[Scene difference descriptions]

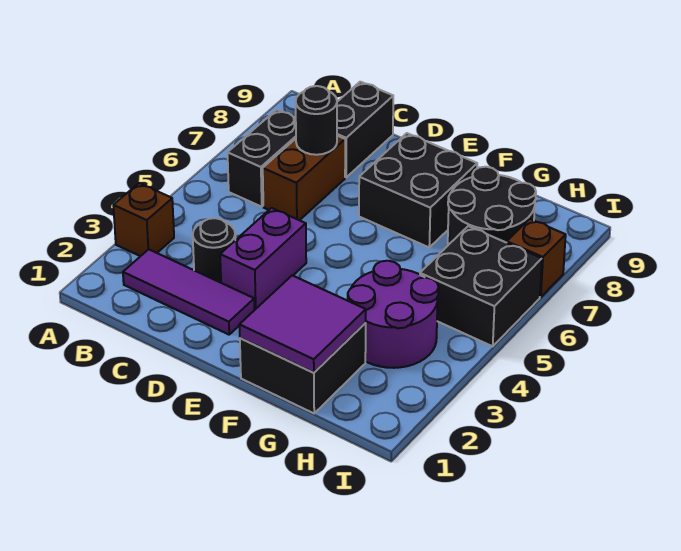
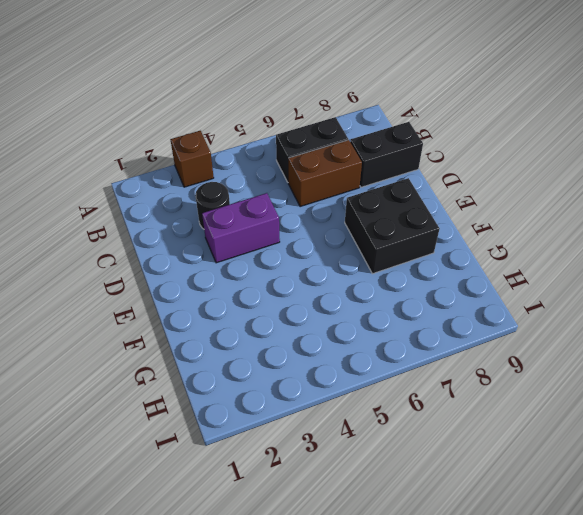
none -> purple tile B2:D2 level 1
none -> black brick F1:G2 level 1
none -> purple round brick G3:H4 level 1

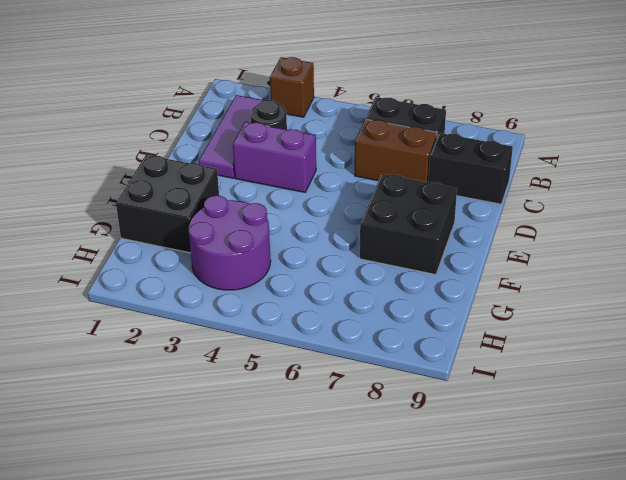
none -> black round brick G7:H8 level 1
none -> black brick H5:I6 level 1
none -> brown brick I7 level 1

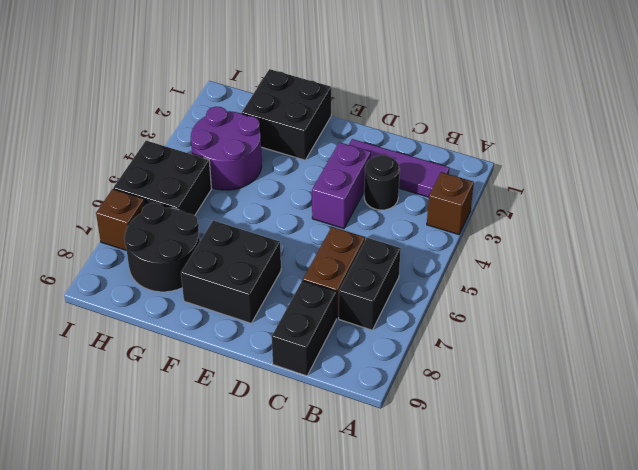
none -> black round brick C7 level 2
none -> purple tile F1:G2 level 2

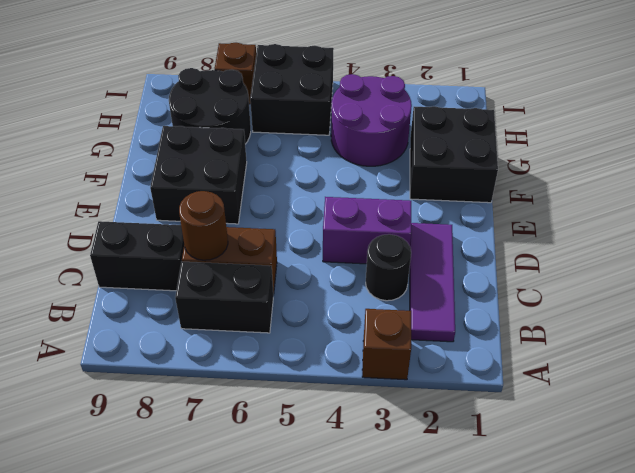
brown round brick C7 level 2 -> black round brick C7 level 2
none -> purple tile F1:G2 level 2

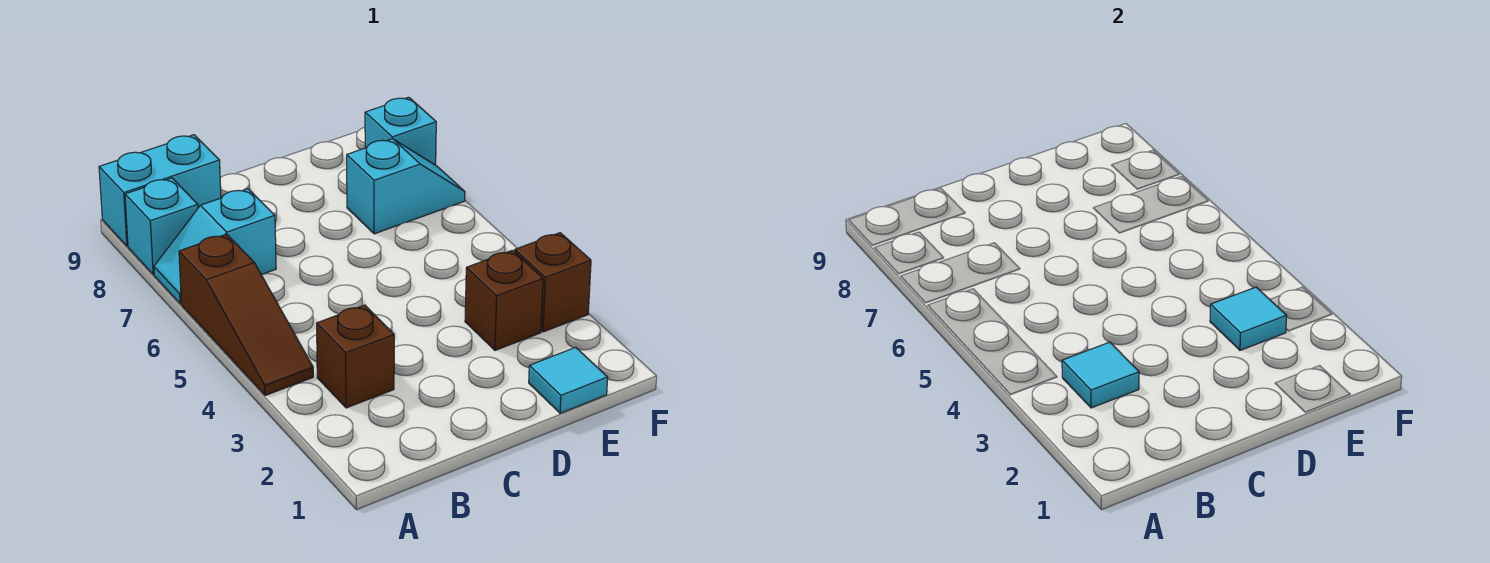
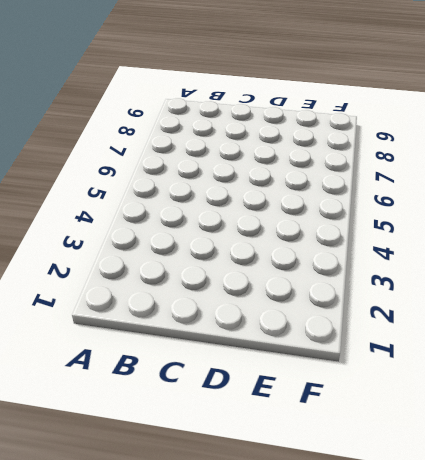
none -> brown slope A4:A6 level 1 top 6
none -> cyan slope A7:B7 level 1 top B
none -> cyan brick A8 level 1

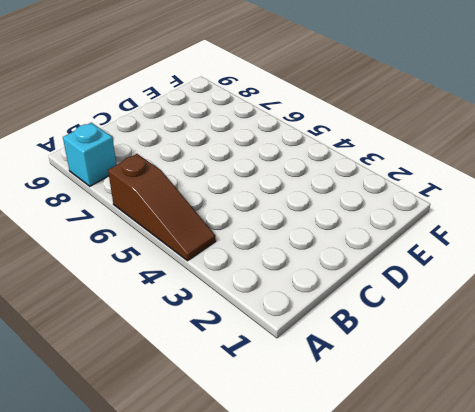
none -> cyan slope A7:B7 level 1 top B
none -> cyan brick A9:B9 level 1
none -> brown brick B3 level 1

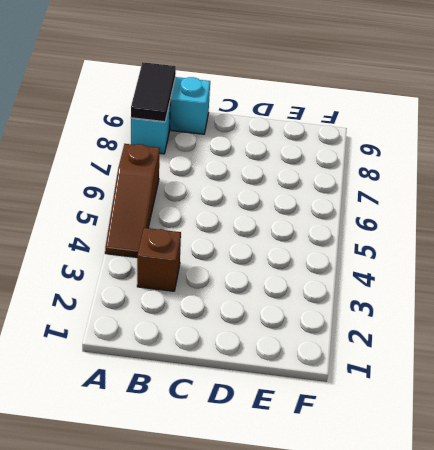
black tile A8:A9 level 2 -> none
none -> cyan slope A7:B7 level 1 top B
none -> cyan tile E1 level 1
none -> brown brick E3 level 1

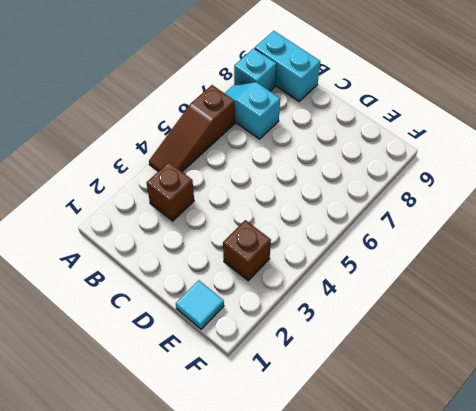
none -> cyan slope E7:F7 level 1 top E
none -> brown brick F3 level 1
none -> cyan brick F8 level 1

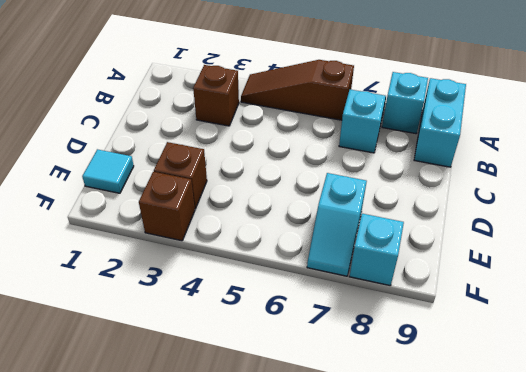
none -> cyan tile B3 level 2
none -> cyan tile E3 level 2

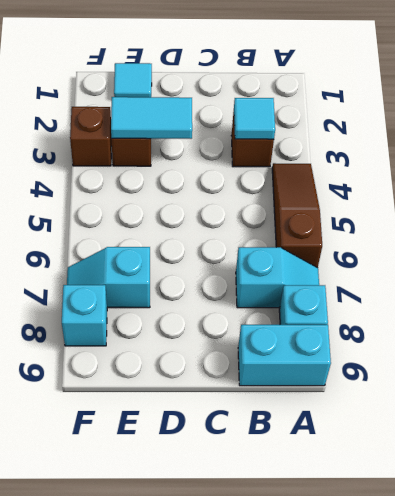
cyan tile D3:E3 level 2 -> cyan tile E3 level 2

Problem details:
Give back every record exactly, dropping its pictures.

Task answer:
none -> purple tile B2:D2 level 1
none -> black brick F1:G2 level 1
none -> purple round brick G3:H4 level 1

none -> black round brick G7:H8 level 1
none -> black brick H5:I6 level 1
none -> brown brick I7 level 1

none -> black round brick C7 level 2
none -> purple tile F1:G2 level 2

brown round brick C7 level 2 -> black round brick C7 level 2
none -> purple tile F1:G2 level 2

none -> brown slope A4:A6 level 1 top 6
none -> cyan slope A7:B7 level 1 top B
none -> cyan brick A8 level 1

none -> cyan slope A7:B7 level 1 top B
none -> cyan brick A9:B9 level 1
none -> brown brick B3 level 1

black tile A8:A9 level 2 -> none
none -> cyan slope A7:B7 level 1 top B
none -> cyan tile E1 level 1
none -> brown brick E3 level 1

none -> cyan slope E7:F7 level 1 top E
none -> brown brick F3 level 1
none -> cyan brick F8 level 1

none -> cyan tile B3 level 2
none -> cyan tile E3 level 2

cyan tile D3:E3 level 2 -> cyan tile E3 level 2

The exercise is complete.